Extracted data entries
****************************************

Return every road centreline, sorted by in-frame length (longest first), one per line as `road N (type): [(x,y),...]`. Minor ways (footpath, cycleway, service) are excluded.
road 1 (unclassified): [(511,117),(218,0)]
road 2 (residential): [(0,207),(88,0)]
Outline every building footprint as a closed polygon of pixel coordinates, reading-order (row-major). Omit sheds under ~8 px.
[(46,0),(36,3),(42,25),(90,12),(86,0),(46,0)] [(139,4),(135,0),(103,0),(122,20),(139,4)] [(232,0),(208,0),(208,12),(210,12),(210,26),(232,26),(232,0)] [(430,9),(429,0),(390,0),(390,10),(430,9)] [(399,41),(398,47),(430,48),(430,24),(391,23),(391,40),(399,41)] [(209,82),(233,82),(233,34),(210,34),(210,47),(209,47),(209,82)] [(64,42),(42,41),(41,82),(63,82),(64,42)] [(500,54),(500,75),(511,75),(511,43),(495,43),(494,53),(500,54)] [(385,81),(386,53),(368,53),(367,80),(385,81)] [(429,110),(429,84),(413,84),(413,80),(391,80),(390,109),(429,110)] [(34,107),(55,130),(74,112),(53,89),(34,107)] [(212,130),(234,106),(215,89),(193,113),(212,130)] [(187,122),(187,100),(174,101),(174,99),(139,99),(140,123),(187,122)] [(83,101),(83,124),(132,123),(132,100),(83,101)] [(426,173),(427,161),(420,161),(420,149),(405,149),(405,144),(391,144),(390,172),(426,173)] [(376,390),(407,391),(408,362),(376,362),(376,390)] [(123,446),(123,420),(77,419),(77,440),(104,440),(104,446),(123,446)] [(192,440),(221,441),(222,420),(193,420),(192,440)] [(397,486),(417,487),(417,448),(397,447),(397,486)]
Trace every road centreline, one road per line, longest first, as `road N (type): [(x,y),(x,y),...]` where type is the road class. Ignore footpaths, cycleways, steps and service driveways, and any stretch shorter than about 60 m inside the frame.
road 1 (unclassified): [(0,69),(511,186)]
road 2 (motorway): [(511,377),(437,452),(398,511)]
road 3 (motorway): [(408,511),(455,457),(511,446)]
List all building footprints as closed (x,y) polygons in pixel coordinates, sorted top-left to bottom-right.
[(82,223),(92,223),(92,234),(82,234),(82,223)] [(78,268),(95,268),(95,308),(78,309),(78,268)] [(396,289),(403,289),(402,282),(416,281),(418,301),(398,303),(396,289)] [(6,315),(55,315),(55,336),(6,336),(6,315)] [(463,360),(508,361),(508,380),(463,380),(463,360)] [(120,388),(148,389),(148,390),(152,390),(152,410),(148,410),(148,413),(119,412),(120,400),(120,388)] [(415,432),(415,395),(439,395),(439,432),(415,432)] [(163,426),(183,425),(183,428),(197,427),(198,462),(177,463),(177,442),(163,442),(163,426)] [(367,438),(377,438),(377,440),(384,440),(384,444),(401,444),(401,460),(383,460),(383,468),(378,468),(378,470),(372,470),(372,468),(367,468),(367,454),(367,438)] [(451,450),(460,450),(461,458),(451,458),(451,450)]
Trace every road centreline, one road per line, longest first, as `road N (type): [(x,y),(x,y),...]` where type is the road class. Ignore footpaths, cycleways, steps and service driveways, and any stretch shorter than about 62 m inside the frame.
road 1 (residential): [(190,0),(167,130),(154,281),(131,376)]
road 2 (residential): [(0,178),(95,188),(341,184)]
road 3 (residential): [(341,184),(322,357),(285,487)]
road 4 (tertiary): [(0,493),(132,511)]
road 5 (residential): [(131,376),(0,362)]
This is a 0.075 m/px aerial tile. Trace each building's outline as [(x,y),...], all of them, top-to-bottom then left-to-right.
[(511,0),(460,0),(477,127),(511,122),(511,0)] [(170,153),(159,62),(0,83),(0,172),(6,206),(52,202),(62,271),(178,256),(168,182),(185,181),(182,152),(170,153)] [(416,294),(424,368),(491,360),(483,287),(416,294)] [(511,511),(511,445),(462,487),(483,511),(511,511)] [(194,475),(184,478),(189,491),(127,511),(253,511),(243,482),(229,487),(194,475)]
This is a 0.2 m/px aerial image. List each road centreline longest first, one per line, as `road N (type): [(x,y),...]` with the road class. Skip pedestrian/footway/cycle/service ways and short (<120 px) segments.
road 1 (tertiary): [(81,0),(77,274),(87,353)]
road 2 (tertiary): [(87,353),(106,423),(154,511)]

****************************************

▶ [Your objective]:
Copy out every one of the entries above word for word, from the first to the last.

▶ [Expected answer]:
Return every road centreline, sorted by in-frame length (longest first), one per line as `road N (type): [(x,y),...]`. Minor ways (footpath, cycleway, service) are excluded.
road 1 (unclassified): [(511,117),(218,0)]
road 2 (residential): [(0,207),(88,0)]
Outline every building footprint as a closed polygon of pixel coordinates, reading-order (row-major). Omit sheds under ~8 px.
[(46,0),(36,3),(42,25),(90,12),(86,0),(46,0)] [(139,4),(135,0),(103,0),(122,20),(139,4)] [(232,0),(208,0),(208,12),(210,12),(210,26),(232,26),(232,0)] [(430,9),(429,0),(390,0),(390,10),(430,9)] [(399,41),(398,47),(430,48),(430,24),(391,23),(391,40),(399,41)] [(209,82),(233,82),(233,34),(210,34),(210,47),(209,47),(209,82)] [(64,42),(42,41),(41,82),(63,82),(64,42)] [(500,54),(500,75),(511,75),(511,43),(495,43),(494,53),(500,54)] [(385,81),(386,53),(368,53),(367,80),(385,81)] [(429,110),(429,84),(413,84),(413,80),(391,80),(390,109),(429,110)] [(34,107),(55,130),(74,112),(53,89),(34,107)] [(212,130),(234,106),(215,89),(193,113),(212,130)] [(187,122),(187,100),(174,101),(174,99),(139,99),(140,123),(187,122)] [(83,101),(83,124),(132,123),(132,100),(83,101)] [(426,173),(427,161),(420,161),(420,149),(405,149),(405,144),(391,144),(390,172),(426,173)] [(376,390),(407,391),(408,362),(376,362),(376,390)] [(123,446),(123,420),(77,419),(77,440),(104,440),(104,446),(123,446)] [(192,440),(221,441),(222,420),(193,420),(192,440)] [(397,486),(417,487),(417,448),(397,447),(397,486)]
Trace every road centreline, one road per line, longest first, as `road N (type): [(x,y),(x,y),...]` where type is the road class. Ignore footpaths, cycleways, steps and service driveways, and any stretch shorter than about 60 m inside the frame.
road 1 (unclassified): [(0,69),(511,186)]
road 2 (motorway): [(511,377),(437,452),(398,511)]
road 3 (motorway): [(408,511),(455,457),(511,446)]
List all building footprints as closed (x,y) polygons in pixel coordinates, sorted top-left to bottom-right.
[(82,223),(92,223),(92,234),(82,234),(82,223)] [(78,268),(95,268),(95,308),(78,309),(78,268)] [(396,289),(403,289),(402,282),(416,281),(418,301),(398,303),(396,289)] [(6,315),(55,315),(55,336),(6,336),(6,315)] [(463,360),(508,361),(508,380),(463,380),(463,360)] [(120,388),(148,389),(148,390),(152,390),(152,410),(148,410),(148,413),(119,412),(120,400),(120,388)] [(415,432),(415,395),(439,395),(439,432),(415,432)] [(163,426),(183,425),(183,428),(197,427),(198,462),(177,463),(177,442),(163,442),(163,426)] [(367,438),(377,438),(377,440),(384,440),(384,444),(401,444),(401,460),(383,460),(383,468),(378,468),(378,470),(372,470),(372,468),(367,468),(367,454),(367,438)] [(451,450),(460,450),(461,458),(451,458),(451,450)]
Trace every road centreline, one road per line, longest first, as `road N (type): [(x,y),(x,y),...]` where type is the road class. Ignore footpaths, cycleways, steps and service driveways, and any stretch shorter than about 62 m inside the frame.
road 1 (residential): [(190,0),(167,130),(154,281),(131,376)]
road 2 (residential): [(0,178),(95,188),(341,184)]
road 3 (residential): [(341,184),(322,357),(285,487)]
road 4 (tertiary): [(0,493),(132,511)]
road 5 (residential): [(131,376),(0,362)]
This is a 0.075 m/px aerial tile. Trace each building's outline as [(x,y),...], all of them, top-to-bottom then left-to-right.
[(511,0),(460,0),(477,127),(511,122),(511,0)] [(170,153),(159,62),(0,83),(0,172),(6,206),(52,202),(62,271),(178,256),(168,182),(185,181),(182,152),(170,153)] [(416,294),(424,368),(491,360),(483,287),(416,294)] [(511,511),(511,445),(462,487),(483,511),(511,511)] [(194,475),(184,478),(189,491),(127,511),(253,511),(243,482),(229,487),(194,475)]
This is a 0.2 m/px aerial image. List each road centreline longest first, one per line, as `road N (type): [(x,y),...]` with the road class. Skip pedestrian/footway/cycle/service ways and short (<120 px) segments.
road 1 (tertiary): [(81,0),(77,274),(87,353)]
road 2 (tertiary): [(87,353),(106,423),(154,511)]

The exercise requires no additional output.